YOUR INSTRUCTIONS: This exercise calls for all the entries that follow to be set down exactly, without their images.

Records from a data collection:
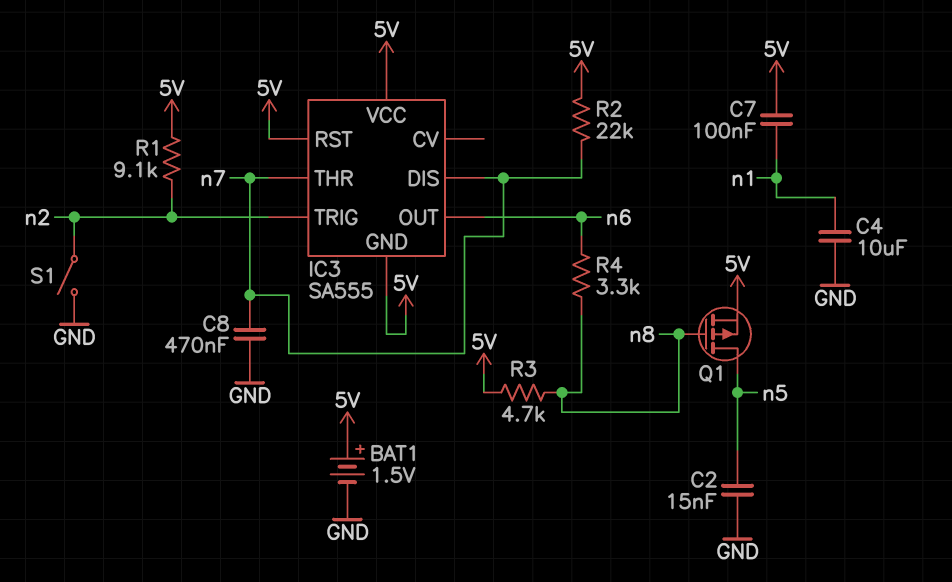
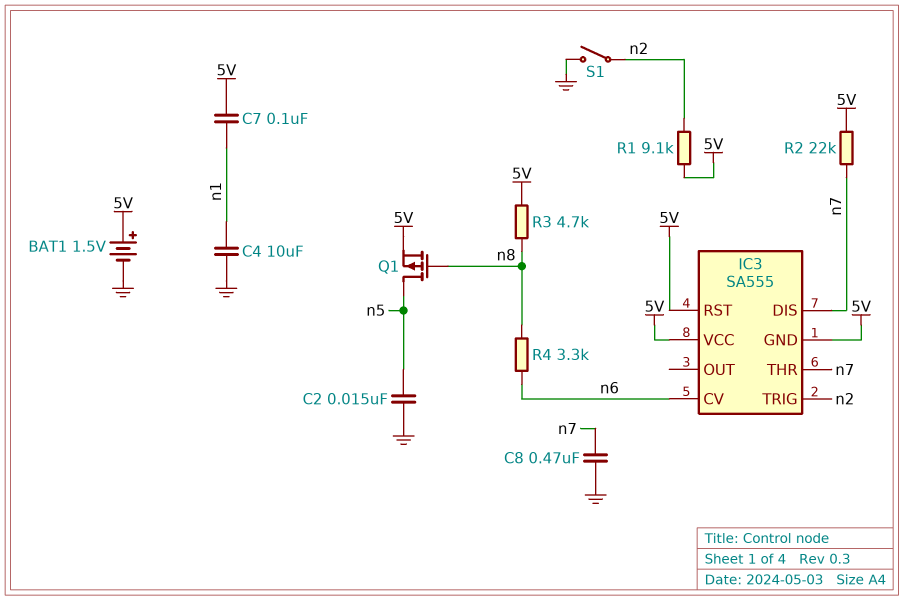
IC3 pin CV: none -> n6
IC3 pin OUT: n6 -> none

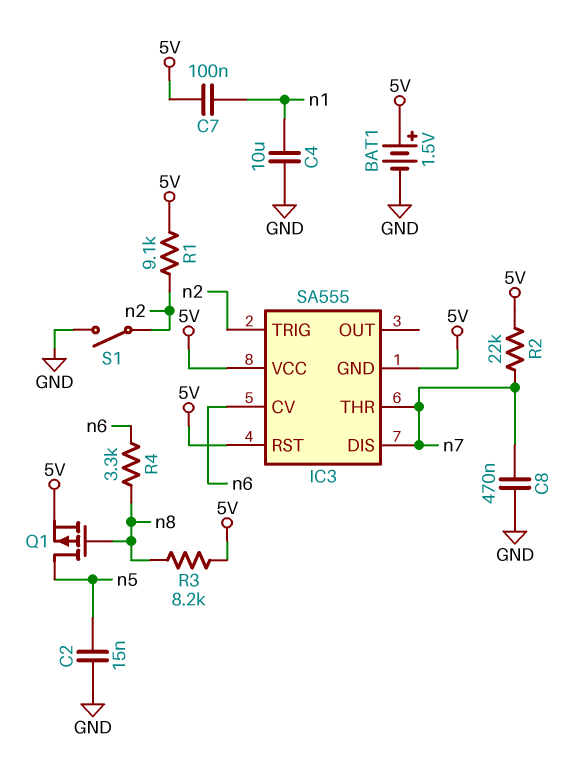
R3: 4.7k (5V, n8) -> 8.2k (5V, n8)

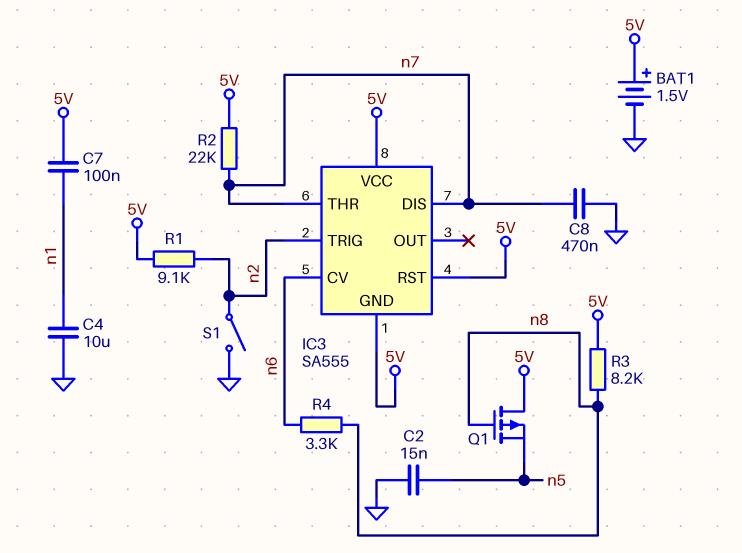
Q1: PMOS (G n8, D n5, S 5V) -> PMOS (G n8, D 5V, S n5)

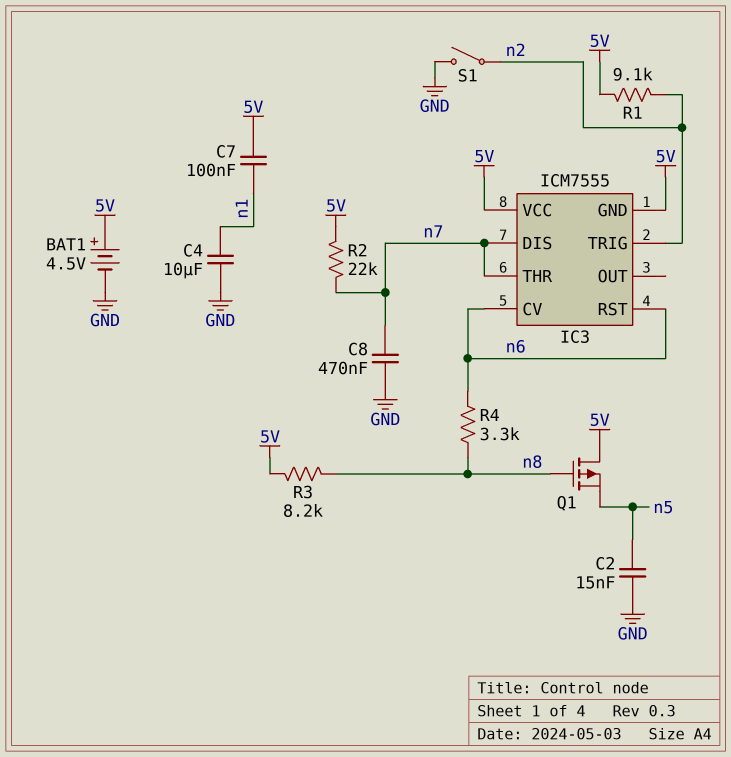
BAT1: 1.5V (plus 5V, minus GND) -> 4.5V (plus 5V, minus GND)
IC3: SA555 -> ICM7555
IC3 pin RST: 5V -> n6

SOLVED PROBLEM:
IC3 pin CV: none -> n6
IC3 pin OUT: n6 -> none

R3: 4.7k (5V, n8) -> 8.2k (5V, n8)

Q1: PMOS (G n8, D n5, S 5V) -> PMOS (G n8, D 5V, S n5)

BAT1: 1.5V (plus 5V, minus GND) -> 4.5V (plus 5V, minus GND)
IC3: SA555 -> ICM7555
IC3 pin RST: 5V -> n6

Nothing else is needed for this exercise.